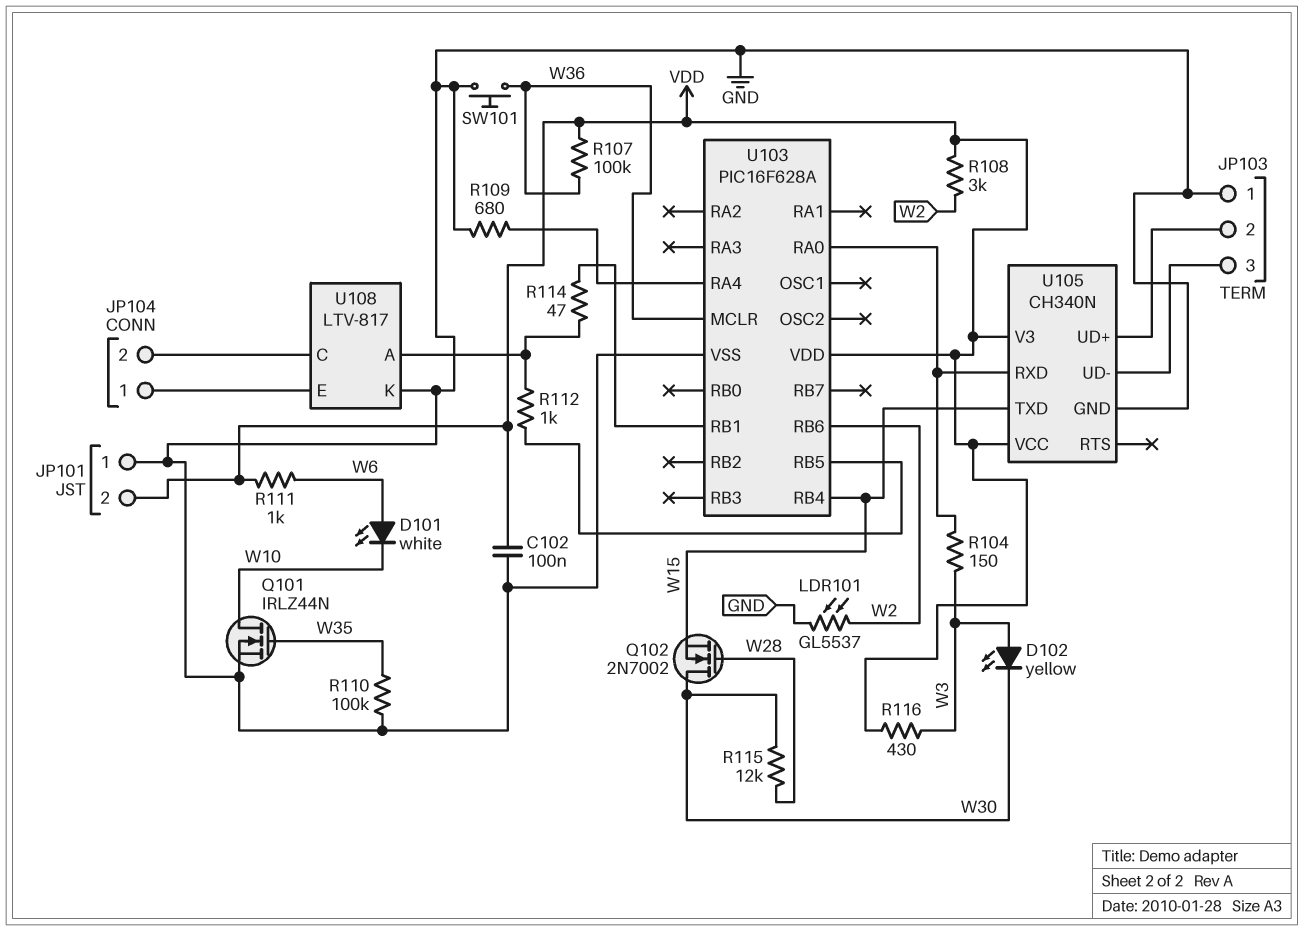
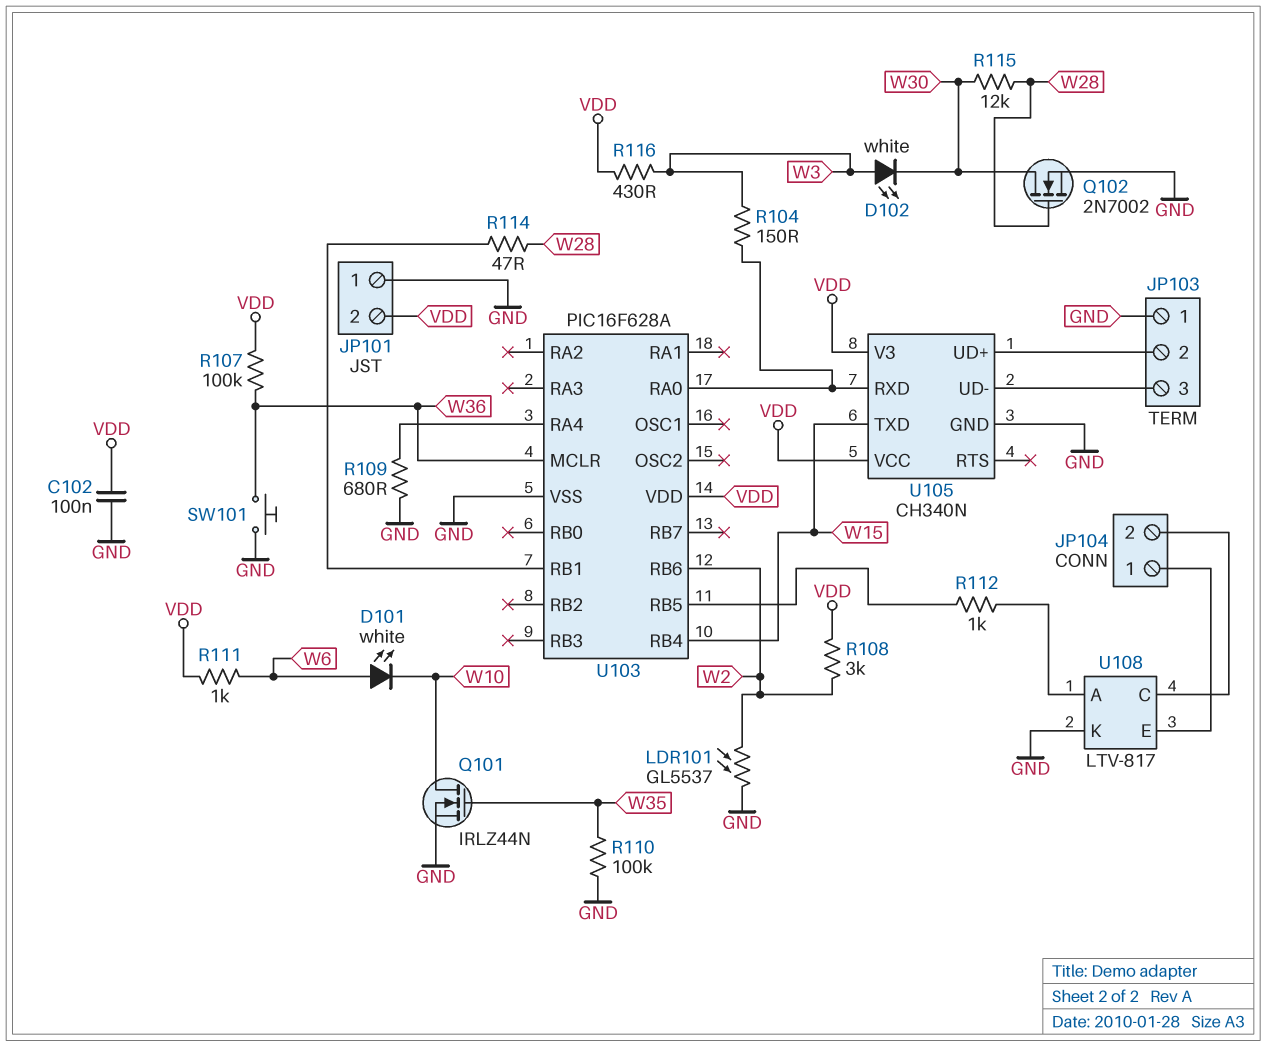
D102: LED yellow (A W3, K W30) -> LED white (A W3, K W30)
Q102: NMOS 2N7002 (G W28, D W30, S W15) -> NMOS 2N7002 (G W28, D W30, S GND)
R114: 47 (U103/RB1, U108/A) -> 47 (U103/RB1, W28)

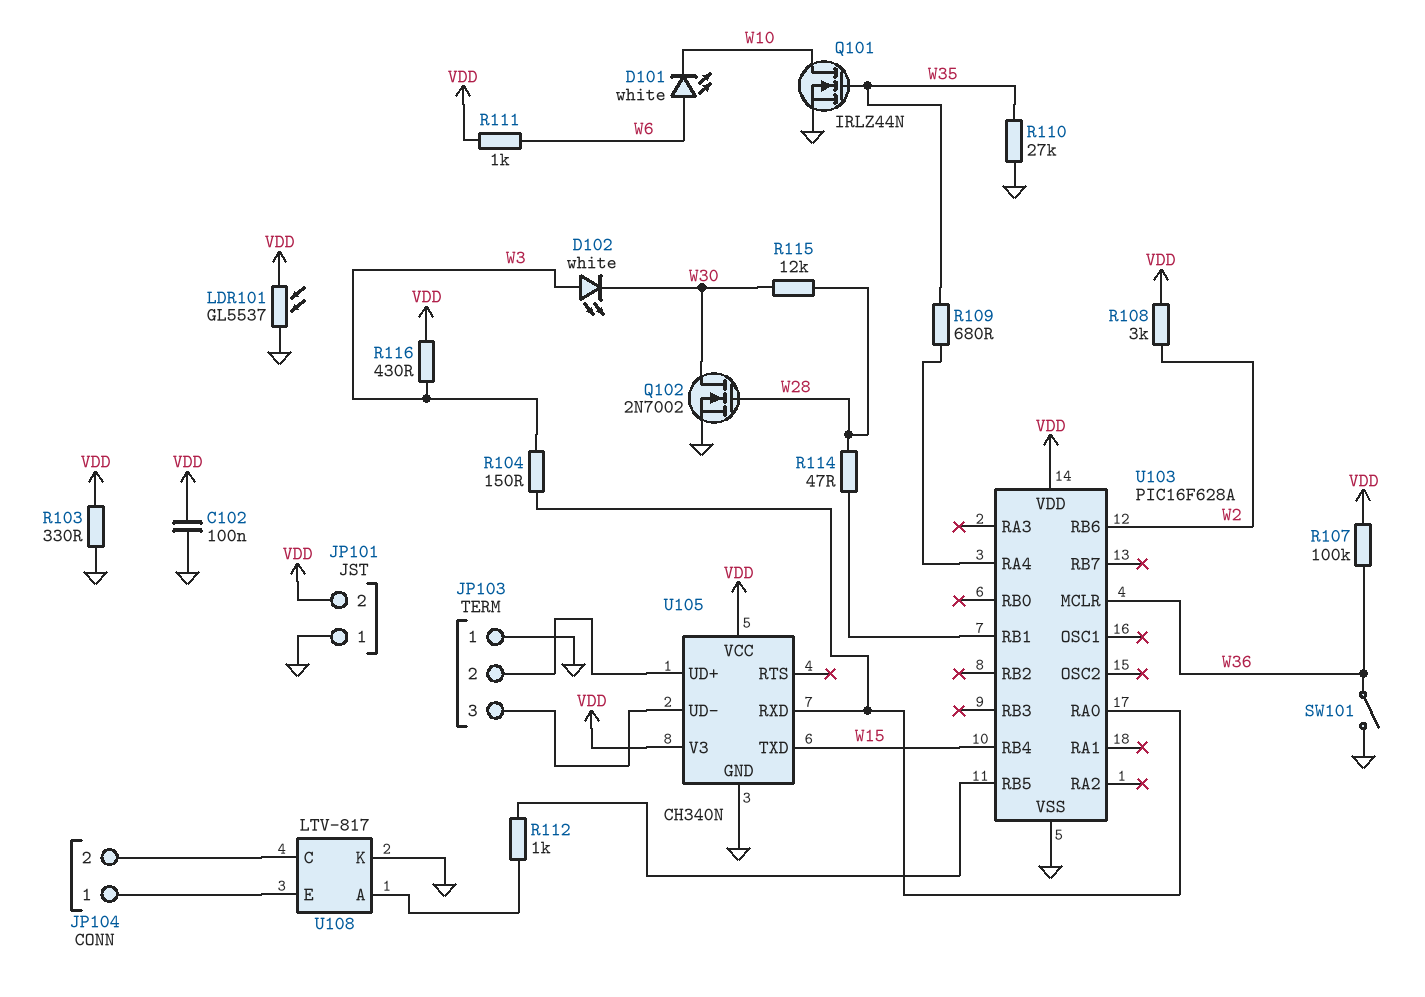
LDR101: GL5537 (GND, W2) -> GL5537 (GND, VDD)
R103: none -> 330 (GND, VDD)
R109: 680 (GND, U103/RA4) -> 680 (U103/RA4, W35)
R110: 100k (GND, W35) -> 27k (GND, W35)
SW101: button (GND, W36) -> switch (GND, W36)

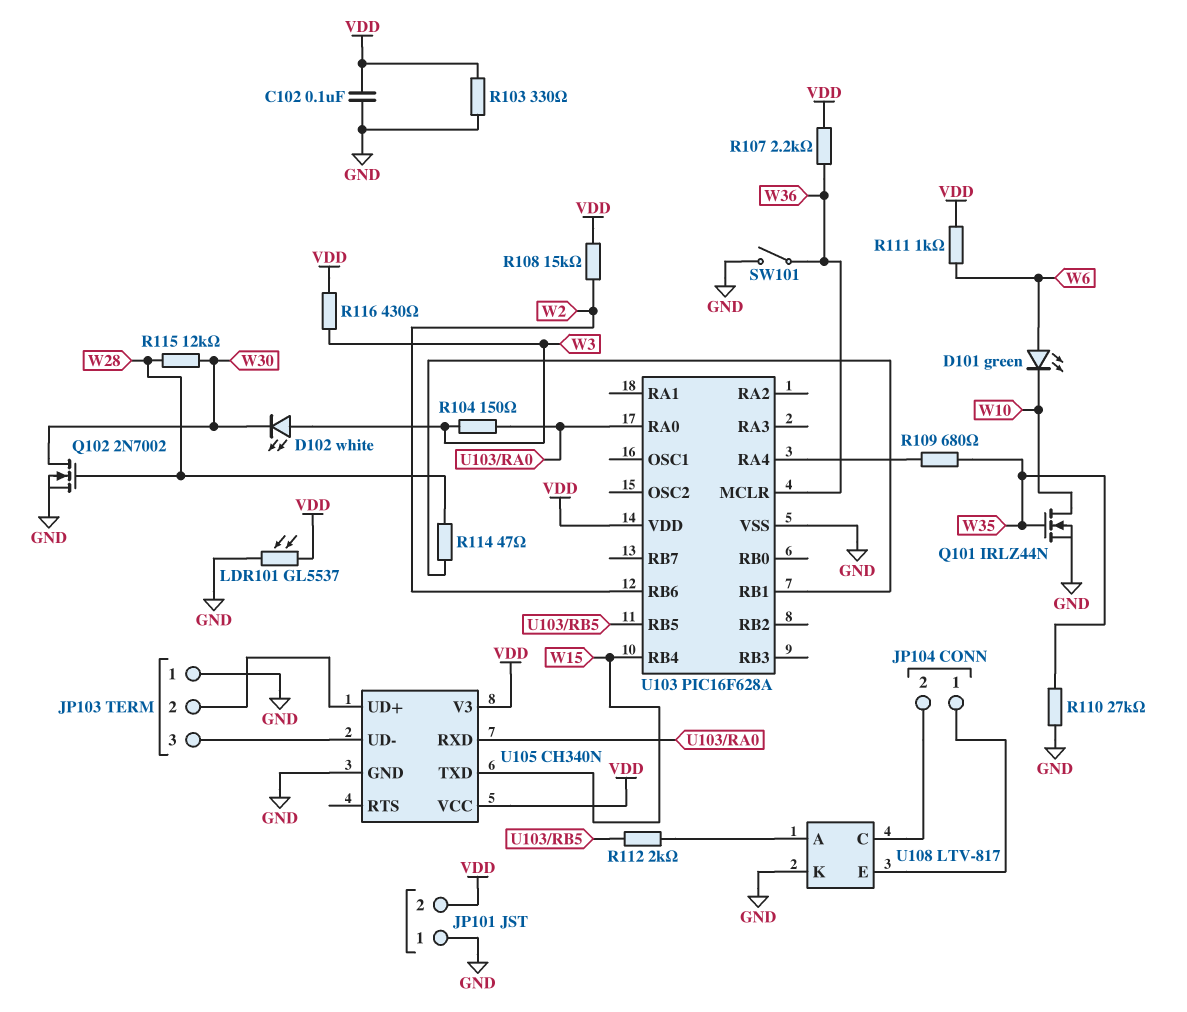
D101: LED white (A W6, K W10) -> LED green (A W6, K W10)
R107: 100k (VDD, W36) -> 2.2k (VDD, W36)
R108: 3k (VDD, W2) -> 15k (VDD, W2)
R112: 1k (U103/RB5, U108/A) -> 2k (U103/RB5, U108/A)

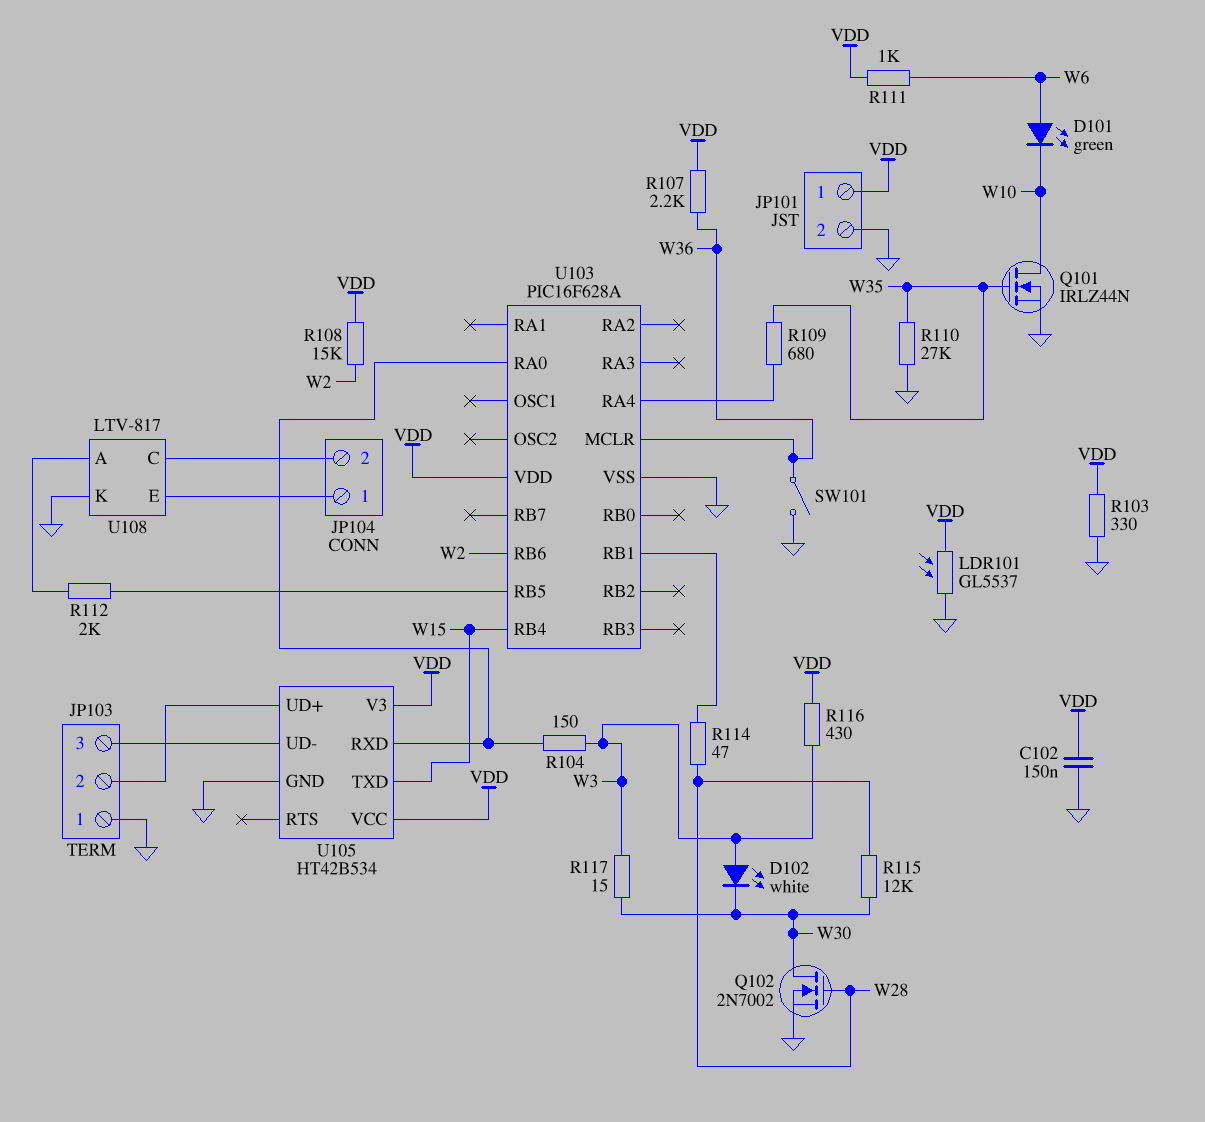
C102: 100nF (GND, VDD) -> 150nF (GND, VDD)
JP101 pin 1: GND -> VDD
JP101 pin 2: VDD -> GND
R117: none -> 15 (W3, W30)
U105: CH340N -> HT42B534

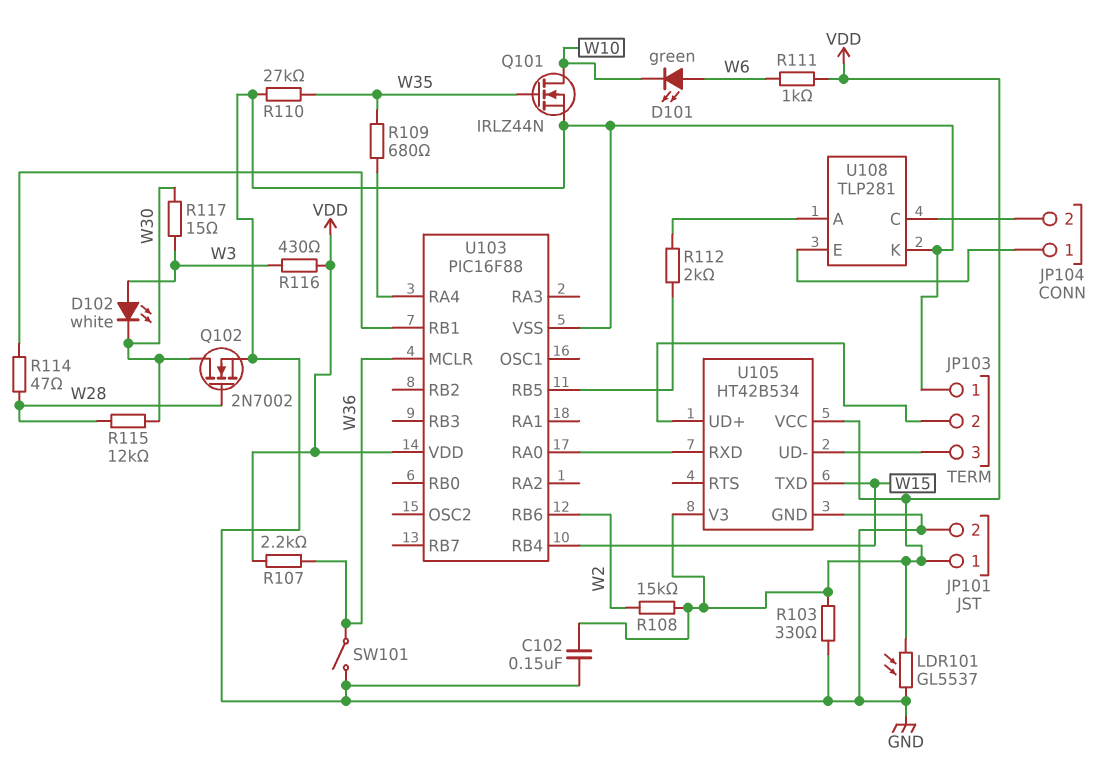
R104: 150 (U103/RA0, W3) -> none
U103: PIC16F628A -> PIC16F88
U108: LTV-817 -> TLP281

Task statement:
Please transcribe exactly the lines from the one that contains "U105: CH340N -> HT42B534" through the closing line of the entries, with no pictures.

Completed exercise:
U105: CH340N -> HT42B534

R104: 150 (U103/RA0, W3) -> none
U103: PIC16F628A -> PIC16F88
U108: LTV-817 -> TLP281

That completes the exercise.